→ **What is required**
Transcribe the data as written, minus images.

→ **Exercise data**
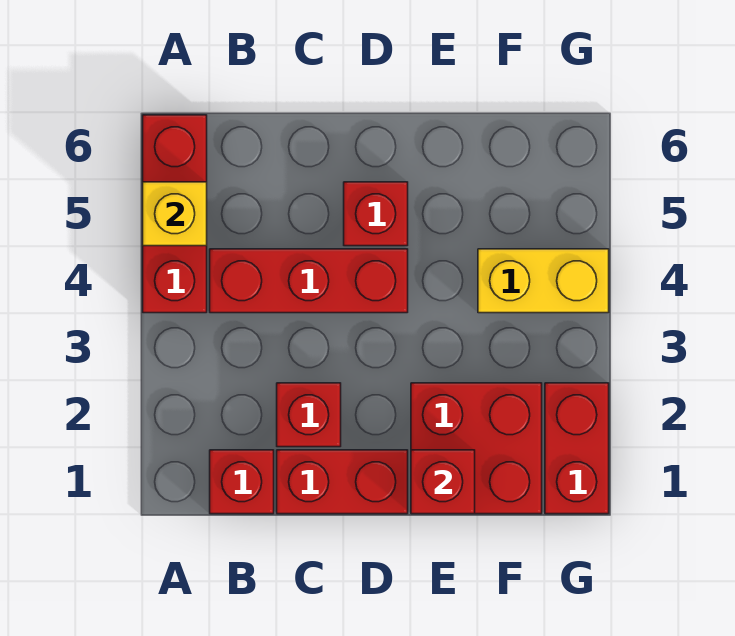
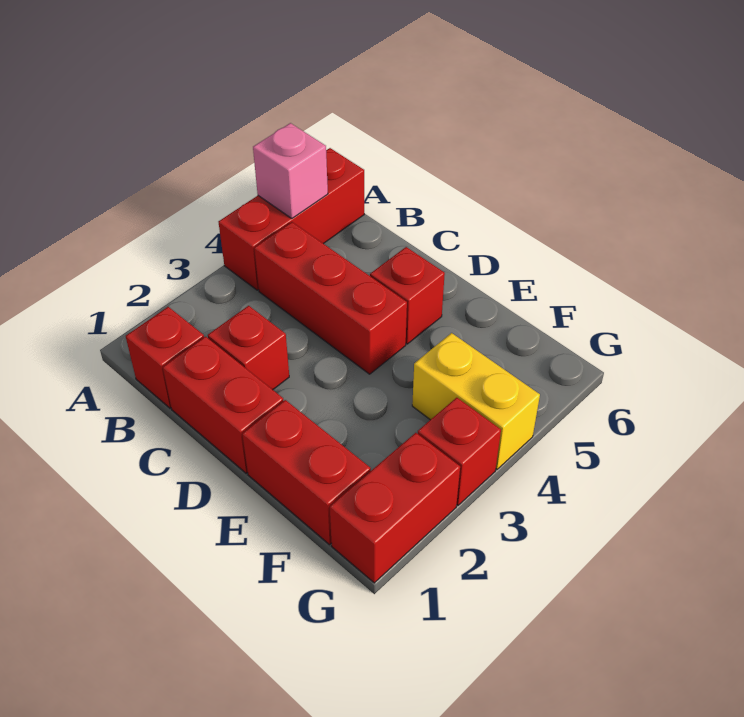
yellow brick A5 level 2 -> pink brick A5 level 2
red brick E1:F2 level 1 -> red brick E1:F1 level 1
red brick E1 level 2 -> red brick G3 level 1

→ **Solution for this problem**
yellow brick A5 level 2 -> pink brick A5 level 2
red brick E1:F2 level 1 -> red brick E1:F1 level 1
red brick E1 level 2 -> red brick G3 level 1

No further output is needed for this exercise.